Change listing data
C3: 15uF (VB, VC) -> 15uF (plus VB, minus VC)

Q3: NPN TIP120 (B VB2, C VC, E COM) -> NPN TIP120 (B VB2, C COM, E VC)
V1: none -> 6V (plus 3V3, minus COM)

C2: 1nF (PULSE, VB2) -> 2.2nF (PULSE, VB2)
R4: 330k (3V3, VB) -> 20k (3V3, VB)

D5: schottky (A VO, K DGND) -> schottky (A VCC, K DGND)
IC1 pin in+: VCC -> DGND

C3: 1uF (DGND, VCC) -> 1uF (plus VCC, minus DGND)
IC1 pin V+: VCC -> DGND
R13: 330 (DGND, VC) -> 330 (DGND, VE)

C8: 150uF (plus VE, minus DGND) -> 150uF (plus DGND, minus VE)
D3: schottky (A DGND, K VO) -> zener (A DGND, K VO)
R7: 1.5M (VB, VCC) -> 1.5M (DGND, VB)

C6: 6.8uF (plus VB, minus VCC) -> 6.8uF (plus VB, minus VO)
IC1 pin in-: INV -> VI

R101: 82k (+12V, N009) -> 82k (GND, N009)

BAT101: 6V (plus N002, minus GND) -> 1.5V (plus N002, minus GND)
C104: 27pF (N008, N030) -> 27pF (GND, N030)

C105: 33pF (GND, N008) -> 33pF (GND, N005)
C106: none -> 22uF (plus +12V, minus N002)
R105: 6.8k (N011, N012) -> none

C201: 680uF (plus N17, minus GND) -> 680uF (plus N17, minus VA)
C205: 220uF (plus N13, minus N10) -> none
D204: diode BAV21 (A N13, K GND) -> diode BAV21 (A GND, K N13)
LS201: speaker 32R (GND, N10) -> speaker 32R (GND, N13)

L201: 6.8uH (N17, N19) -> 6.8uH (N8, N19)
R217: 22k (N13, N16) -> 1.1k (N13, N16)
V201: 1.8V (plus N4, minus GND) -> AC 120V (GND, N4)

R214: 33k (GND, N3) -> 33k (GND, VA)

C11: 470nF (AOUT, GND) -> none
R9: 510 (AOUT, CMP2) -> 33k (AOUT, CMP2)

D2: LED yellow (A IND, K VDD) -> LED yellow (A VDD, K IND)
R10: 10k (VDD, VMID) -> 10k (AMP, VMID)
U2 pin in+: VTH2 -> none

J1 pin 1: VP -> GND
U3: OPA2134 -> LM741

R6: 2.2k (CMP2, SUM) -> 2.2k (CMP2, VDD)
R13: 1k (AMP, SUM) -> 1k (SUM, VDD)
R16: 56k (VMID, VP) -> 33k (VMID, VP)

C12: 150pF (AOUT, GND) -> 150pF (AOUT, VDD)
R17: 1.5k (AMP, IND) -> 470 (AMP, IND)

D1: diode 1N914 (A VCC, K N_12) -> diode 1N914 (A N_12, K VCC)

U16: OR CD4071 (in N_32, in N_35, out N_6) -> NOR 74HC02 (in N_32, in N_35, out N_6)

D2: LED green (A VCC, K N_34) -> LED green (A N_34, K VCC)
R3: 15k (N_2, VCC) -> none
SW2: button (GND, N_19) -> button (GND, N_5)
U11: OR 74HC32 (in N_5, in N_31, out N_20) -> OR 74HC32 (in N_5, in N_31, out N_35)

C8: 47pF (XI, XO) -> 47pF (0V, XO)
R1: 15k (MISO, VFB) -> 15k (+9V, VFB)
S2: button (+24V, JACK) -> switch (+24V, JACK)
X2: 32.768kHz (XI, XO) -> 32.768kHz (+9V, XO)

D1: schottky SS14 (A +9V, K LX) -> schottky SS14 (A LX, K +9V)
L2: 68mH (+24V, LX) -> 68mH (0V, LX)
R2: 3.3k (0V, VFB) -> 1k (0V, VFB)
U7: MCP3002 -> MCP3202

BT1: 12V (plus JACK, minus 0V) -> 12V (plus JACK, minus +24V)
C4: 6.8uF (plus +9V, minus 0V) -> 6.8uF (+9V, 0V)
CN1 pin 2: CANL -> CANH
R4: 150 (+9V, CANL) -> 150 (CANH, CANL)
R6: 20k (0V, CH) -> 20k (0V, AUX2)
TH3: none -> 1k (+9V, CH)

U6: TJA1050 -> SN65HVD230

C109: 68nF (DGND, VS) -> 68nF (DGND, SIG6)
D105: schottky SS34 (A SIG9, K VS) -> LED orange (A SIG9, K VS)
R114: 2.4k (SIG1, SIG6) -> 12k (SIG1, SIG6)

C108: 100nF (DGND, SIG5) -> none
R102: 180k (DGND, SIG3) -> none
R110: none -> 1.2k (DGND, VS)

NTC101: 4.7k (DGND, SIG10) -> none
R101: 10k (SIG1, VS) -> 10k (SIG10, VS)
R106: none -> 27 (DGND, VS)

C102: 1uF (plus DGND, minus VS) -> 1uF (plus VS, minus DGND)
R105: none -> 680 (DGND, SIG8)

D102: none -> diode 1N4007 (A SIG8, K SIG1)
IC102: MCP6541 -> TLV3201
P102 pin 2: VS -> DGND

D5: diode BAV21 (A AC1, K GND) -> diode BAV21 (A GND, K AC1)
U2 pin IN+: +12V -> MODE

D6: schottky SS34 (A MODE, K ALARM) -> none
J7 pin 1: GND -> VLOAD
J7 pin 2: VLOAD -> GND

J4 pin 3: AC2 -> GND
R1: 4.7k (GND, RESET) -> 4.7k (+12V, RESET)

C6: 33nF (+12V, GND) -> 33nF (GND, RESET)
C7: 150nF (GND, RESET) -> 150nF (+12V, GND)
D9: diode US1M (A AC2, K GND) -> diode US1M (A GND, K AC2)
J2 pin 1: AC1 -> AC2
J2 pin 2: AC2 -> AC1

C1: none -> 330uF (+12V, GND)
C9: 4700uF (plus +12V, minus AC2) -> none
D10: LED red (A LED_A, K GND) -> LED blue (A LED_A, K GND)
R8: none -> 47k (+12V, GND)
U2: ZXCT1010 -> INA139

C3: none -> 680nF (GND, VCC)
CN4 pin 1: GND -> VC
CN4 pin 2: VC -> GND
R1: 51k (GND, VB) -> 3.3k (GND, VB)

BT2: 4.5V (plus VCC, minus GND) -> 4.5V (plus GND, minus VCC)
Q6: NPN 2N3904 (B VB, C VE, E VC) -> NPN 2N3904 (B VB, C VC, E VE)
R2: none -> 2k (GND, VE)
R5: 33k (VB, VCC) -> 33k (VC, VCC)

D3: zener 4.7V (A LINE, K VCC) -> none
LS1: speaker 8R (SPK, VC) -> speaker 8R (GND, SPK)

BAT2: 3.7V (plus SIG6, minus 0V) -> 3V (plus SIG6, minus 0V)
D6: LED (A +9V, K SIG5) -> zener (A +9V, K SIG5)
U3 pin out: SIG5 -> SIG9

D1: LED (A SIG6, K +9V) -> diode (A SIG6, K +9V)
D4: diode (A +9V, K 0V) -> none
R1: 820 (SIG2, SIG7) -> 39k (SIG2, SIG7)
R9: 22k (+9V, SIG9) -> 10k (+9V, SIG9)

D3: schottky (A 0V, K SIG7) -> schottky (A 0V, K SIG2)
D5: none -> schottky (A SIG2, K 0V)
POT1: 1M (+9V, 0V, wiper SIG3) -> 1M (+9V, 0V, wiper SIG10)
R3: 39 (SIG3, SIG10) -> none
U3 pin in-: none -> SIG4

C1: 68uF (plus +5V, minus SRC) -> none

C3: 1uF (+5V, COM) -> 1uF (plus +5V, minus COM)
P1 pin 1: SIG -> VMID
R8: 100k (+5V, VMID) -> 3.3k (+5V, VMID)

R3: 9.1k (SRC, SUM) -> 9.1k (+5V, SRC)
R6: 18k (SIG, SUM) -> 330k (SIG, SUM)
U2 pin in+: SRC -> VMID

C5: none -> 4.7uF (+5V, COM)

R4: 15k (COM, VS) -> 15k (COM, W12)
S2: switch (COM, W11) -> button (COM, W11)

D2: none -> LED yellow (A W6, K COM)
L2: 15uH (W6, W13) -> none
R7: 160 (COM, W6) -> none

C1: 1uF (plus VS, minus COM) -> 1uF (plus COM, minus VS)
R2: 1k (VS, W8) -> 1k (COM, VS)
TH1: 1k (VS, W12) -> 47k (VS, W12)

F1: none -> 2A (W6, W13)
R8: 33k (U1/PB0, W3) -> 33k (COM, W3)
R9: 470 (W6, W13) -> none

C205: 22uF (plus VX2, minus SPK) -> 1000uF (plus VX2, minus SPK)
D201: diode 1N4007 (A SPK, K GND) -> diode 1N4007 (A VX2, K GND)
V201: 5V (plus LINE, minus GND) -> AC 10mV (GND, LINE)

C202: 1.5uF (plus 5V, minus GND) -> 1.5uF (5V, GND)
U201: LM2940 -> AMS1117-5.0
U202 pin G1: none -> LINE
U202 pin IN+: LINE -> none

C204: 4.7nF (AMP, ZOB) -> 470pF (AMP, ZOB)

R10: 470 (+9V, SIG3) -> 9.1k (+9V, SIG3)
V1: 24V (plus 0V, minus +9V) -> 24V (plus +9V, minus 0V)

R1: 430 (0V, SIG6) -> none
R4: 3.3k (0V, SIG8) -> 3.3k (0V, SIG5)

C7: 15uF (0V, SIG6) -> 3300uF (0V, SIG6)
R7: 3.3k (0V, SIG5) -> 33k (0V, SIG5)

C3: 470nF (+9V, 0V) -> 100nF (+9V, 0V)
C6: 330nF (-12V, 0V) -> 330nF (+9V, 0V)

- **Your instructions**: Return the span of lines in the data above that opens at the line with "C106: none -> 22uF (plus +12V, minus N002)" and closes at the line with "U16: OR CD4071", exactly, ends included, nothing else.

- **Worked solution**:
C106: none -> 22uF (plus +12V, minus N002)
R105: 6.8k (N011, N012) -> none

C201: 680uF (plus N17, minus GND) -> 680uF (plus N17, minus VA)
C205: 220uF (plus N13, minus N10) -> none
D204: diode BAV21 (A N13, K GND) -> diode BAV21 (A GND, K N13)
LS201: speaker 32R (GND, N10) -> speaker 32R (GND, N13)

L201: 6.8uH (N17, N19) -> 6.8uH (N8, N19)
R217: 22k (N13, N16) -> 1.1k (N13, N16)
V201: 1.8V (plus N4, minus GND) -> AC 120V (GND, N4)

R214: 33k (GND, N3) -> 33k (GND, VA)

C11: 470nF (AOUT, GND) -> none
R9: 510 (AOUT, CMP2) -> 33k (AOUT, CMP2)

D2: LED yellow (A IND, K VDD) -> LED yellow (A VDD, K IND)
R10: 10k (VDD, VMID) -> 10k (AMP, VMID)
U2 pin in+: VTH2 -> none

J1 pin 1: VP -> GND
U3: OPA2134 -> LM741

R6: 2.2k (CMP2, SUM) -> 2.2k (CMP2, VDD)
R13: 1k (AMP, SUM) -> 1k (SUM, VDD)
R16: 56k (VMID, VP) -> 33k (VMID, VP)

C12: 150pF (AOUT, GND) -> 150pF (AOUT, VDD)
R17: 1.5k (AMP, IND) -> 470 (AMP, IND)

D1: diode 1N914 (A VCC, K N_12) -> diode 1N914 (A N_12, K VCC)

U16: OR CD4071 (in N_32, in N_35, out N_6) -> NOR 74HC02 (in N_32, in N_35, out N_6)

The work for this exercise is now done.